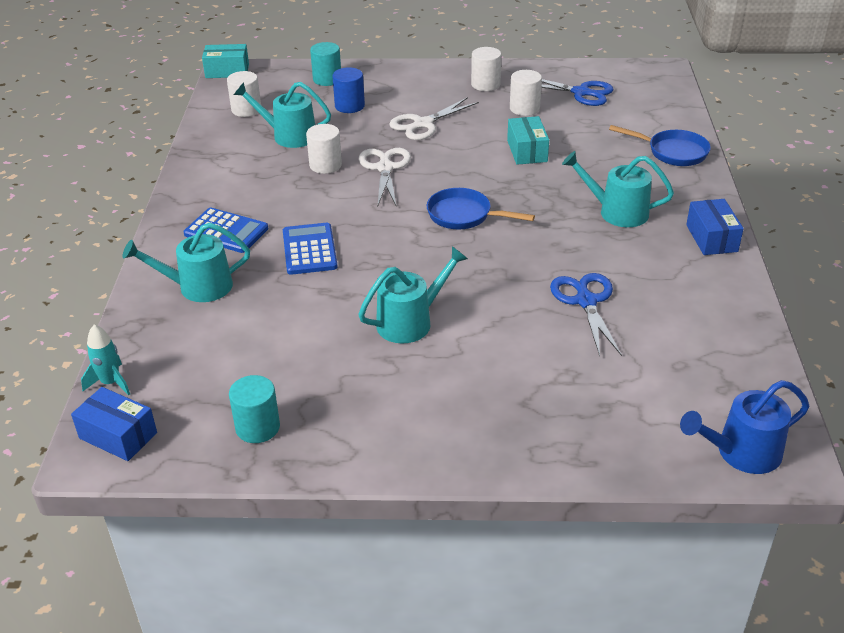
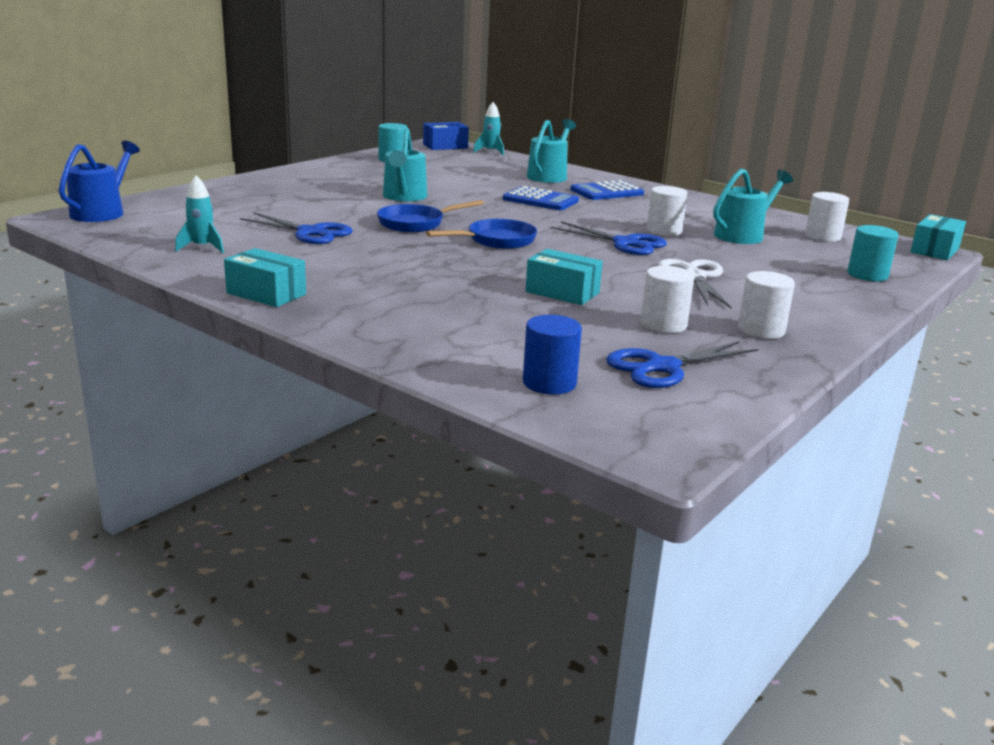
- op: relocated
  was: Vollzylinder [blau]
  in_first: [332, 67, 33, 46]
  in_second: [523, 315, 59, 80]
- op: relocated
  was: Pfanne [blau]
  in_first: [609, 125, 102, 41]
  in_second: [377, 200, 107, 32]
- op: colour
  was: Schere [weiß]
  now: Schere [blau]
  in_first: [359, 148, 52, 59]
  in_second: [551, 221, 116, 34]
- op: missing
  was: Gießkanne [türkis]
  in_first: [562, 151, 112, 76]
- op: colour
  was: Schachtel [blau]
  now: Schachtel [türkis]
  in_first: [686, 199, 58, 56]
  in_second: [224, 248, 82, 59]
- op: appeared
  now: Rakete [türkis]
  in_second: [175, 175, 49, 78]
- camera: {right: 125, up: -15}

# Task requirements
Take the line above containing "in_first: [359, 148, 52, 59]", the line containing "now: Rakete [türkis]", and all lines in between, and copy them exactly without anything else.

# Solution to this task
  in_first: [359, 148, 52, 59]
  in_second: [551, 221, 116, 34]
- op: missing
  was: Gießkanne [türkis]
  in_first: [562, 151, 112, 76]
- op: colour
  was: Schachtel [blau]
  now: Schachtel [türkis]
  in_first: [686, 199, 58, 56]
  in_second: [224, 248, 82, 59]
- op: appeared
  now: Rakete [türkis]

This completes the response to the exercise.